WHAT THIS TASK INVOLVES:
Copy the stretch of entries from the start through the line containing "Bishkek: none -> 9:46", swapping "Moscow" for "Cairo" and leaving everything else unchanged.

Some records
-.-.-

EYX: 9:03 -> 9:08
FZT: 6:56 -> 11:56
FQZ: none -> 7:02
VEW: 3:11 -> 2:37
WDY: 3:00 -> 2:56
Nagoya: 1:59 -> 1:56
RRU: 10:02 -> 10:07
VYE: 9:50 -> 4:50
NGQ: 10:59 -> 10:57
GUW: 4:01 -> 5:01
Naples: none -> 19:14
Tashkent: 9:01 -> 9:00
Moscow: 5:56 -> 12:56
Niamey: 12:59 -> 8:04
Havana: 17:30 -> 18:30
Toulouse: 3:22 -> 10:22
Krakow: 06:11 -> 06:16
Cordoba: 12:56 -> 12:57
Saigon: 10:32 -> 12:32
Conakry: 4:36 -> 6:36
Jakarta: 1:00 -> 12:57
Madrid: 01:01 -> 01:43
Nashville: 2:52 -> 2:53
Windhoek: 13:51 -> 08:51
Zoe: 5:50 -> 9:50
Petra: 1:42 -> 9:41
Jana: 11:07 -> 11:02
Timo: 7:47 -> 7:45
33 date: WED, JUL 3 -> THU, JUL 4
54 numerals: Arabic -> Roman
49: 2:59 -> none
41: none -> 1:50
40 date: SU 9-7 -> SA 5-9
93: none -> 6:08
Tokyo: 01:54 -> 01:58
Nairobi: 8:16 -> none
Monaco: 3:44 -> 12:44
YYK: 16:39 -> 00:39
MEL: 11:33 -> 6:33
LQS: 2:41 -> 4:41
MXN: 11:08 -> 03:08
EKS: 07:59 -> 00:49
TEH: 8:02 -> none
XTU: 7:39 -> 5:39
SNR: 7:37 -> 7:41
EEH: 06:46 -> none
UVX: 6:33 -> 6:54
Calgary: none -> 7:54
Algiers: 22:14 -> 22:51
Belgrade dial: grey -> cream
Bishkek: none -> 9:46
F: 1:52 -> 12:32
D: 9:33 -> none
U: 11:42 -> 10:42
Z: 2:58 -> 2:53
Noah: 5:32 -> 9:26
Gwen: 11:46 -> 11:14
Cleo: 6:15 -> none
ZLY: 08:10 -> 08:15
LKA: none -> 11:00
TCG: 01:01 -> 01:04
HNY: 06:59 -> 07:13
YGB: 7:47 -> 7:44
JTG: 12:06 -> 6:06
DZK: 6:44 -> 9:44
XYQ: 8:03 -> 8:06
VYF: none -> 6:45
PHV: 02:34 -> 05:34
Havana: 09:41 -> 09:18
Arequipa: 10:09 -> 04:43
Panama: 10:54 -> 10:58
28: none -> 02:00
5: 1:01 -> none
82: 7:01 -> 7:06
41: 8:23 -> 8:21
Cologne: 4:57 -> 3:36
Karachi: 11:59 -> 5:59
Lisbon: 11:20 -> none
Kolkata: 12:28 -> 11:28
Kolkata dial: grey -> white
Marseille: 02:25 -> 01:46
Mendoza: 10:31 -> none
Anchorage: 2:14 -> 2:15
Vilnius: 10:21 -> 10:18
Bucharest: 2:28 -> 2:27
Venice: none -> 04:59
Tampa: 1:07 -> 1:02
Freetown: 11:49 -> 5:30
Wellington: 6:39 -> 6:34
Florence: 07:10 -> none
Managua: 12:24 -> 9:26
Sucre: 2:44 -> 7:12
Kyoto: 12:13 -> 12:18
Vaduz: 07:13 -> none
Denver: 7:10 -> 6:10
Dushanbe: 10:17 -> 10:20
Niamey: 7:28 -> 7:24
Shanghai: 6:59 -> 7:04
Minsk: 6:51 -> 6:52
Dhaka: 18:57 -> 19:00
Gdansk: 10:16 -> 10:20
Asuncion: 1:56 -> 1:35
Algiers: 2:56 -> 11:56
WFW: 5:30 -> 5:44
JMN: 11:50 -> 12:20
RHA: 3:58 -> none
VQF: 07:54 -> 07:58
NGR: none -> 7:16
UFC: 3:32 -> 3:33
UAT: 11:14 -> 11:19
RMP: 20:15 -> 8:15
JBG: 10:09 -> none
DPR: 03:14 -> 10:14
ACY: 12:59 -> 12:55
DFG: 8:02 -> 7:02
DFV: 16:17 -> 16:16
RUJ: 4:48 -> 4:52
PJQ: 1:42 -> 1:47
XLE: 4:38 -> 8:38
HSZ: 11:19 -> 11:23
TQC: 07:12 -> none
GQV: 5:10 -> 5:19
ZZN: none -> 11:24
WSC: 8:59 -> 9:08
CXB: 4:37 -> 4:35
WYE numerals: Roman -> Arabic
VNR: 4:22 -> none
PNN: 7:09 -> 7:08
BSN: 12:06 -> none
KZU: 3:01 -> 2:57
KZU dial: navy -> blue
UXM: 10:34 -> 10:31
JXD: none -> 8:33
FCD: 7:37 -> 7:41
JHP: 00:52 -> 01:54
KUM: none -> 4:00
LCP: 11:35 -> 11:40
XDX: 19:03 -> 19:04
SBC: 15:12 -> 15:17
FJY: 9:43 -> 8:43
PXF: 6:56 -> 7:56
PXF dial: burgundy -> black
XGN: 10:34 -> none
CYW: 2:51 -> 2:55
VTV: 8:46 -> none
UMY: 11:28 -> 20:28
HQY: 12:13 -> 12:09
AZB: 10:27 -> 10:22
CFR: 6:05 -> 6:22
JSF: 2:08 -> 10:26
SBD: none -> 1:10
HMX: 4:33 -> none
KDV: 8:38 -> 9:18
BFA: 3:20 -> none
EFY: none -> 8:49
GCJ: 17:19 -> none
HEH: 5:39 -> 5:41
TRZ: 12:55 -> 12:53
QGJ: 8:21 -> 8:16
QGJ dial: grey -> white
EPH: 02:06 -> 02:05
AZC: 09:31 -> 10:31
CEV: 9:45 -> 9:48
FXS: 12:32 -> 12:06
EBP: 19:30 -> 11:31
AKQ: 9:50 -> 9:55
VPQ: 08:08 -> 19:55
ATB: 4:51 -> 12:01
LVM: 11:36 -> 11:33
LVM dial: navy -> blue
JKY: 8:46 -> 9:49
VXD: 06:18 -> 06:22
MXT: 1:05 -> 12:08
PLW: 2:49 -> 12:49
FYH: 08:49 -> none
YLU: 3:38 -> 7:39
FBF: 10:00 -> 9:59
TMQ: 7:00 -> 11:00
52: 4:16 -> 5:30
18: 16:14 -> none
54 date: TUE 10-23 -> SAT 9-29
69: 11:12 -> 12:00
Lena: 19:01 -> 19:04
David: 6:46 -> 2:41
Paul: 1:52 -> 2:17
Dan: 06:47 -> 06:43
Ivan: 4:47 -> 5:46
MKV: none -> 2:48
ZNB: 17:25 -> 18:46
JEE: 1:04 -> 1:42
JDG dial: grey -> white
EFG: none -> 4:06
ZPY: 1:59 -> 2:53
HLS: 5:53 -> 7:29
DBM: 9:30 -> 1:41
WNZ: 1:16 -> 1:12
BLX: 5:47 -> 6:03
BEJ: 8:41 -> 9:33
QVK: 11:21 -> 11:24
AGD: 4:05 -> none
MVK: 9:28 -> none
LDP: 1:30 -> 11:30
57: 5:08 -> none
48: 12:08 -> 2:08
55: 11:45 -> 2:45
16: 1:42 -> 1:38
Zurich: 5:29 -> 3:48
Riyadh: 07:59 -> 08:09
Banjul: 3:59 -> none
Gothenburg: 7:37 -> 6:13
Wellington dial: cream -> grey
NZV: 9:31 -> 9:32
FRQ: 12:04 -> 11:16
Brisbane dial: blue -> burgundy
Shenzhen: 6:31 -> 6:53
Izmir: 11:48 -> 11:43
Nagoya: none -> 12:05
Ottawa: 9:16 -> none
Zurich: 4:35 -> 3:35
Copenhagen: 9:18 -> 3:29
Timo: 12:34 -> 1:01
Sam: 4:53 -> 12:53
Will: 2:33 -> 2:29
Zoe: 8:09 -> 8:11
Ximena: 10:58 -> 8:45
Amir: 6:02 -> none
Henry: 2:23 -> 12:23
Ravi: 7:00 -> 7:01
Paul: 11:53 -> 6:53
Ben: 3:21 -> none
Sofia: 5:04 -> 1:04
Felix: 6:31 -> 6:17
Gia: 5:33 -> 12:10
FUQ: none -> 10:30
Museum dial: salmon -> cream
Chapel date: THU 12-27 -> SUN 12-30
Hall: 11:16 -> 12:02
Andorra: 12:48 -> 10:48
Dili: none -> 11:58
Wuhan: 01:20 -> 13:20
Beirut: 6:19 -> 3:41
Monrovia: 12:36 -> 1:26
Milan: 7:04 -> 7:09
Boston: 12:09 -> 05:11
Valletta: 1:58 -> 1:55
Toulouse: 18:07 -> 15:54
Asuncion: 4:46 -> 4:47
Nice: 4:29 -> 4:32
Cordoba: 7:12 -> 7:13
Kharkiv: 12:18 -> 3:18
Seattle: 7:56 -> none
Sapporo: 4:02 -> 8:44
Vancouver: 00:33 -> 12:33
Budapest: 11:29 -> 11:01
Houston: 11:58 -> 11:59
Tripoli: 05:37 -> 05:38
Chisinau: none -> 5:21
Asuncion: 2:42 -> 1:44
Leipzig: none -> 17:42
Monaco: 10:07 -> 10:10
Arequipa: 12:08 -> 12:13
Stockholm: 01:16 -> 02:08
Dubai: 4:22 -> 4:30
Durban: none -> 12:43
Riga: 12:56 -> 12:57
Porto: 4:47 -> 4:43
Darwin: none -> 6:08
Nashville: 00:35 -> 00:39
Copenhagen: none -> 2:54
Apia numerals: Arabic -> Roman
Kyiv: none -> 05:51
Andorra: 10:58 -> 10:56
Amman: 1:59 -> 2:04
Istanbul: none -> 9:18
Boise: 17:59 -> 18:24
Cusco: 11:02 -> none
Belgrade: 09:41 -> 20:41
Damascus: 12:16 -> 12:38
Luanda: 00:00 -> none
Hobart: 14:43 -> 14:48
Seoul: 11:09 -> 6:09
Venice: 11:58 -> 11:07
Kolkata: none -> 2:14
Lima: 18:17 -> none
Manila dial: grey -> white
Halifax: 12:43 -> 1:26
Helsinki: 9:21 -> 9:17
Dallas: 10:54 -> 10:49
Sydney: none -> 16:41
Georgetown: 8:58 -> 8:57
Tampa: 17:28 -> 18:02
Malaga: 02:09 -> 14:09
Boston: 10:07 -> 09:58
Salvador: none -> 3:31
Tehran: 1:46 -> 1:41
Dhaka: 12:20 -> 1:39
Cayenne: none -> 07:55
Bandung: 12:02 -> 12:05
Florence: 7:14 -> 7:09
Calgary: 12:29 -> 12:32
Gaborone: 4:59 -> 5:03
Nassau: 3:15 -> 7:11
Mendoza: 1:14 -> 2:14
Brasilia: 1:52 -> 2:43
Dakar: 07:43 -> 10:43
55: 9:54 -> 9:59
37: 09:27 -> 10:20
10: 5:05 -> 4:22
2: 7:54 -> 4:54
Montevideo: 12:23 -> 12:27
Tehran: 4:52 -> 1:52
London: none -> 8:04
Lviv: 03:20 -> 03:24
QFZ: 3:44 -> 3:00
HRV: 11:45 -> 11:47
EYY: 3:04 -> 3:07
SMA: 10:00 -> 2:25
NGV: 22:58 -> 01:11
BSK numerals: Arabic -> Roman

-.-.-

CORRECT ANSWER:
EYX: 9:03 -> 9:08
FZT: 6:56 -> 11:56
FQZ: none -> 7:02
VEW: 3:11 -> 2:37
WDY: 3:00 -> 2:56
Nagoya: 1:59 -> 1:56
RRU: 10:02 -> 10:07
VYE: 9:50 -> 4:50
NGQ: 10:59 -> 10:57
GUW: 4:01 -> 5:01
Naples: none -> 19:14
Tashkent: 9:01 -> 9:00
Cairo: 5:56 -> 12:56
Niamey: 12:59 -> 8:04
Havana: 17:30 -> 18:30
Toulouse: 3:22 -> 10:22
Krakow: 06:11 -> 06:16
Cordoba: 12:56 -> 12:57
Saigon: 10:32 -> 12:32
Conakry: 4:36 -> 6:36
Jakarta: 1:00 -> 12:57
Madrid: 01:01 -> 01:43
Nashville: 2:52 -> 2:53
Windhoek: 13:51 -> 08:51
Zoe: 5:50 -> 9:50
Petra: 1:42 -> 9:41
Jana: 11:07 -> 11:02
Timo: 7:47 -> 7:45
33 date: WED, JUL 3 -> THU, JUL 4
54 numerals: Arabic -> Roman
49: 2:59 -> none
41: none -> 1:50
40 date: SU 9-7 -> SA 5-9
93: none -> 6:08
Tokyo: 01:54 -> 01:58
Nairobi: 8:16 -> none
Monaco: 3:44 -> 12:44
YYK: 16:39 -> 00:39
MEL: 11:33 -> 6:33
LQS: 2:41 -> 4:41
MXN: 11:08 -> 03:08
EKS: 07:59 -> 00:49
TEH: 8:02 -> none
XTU: 7:39 -> 5:39
SNR: 7:37 -> 7:41
EEH: 06:46 -> none
UVX: 6:33 -> 6:54
Calgary: none -> 7:54
Algiers: 22:14 -> 22:51
Belgrade dial: grey -> cream
Bishkek: none -> 9:46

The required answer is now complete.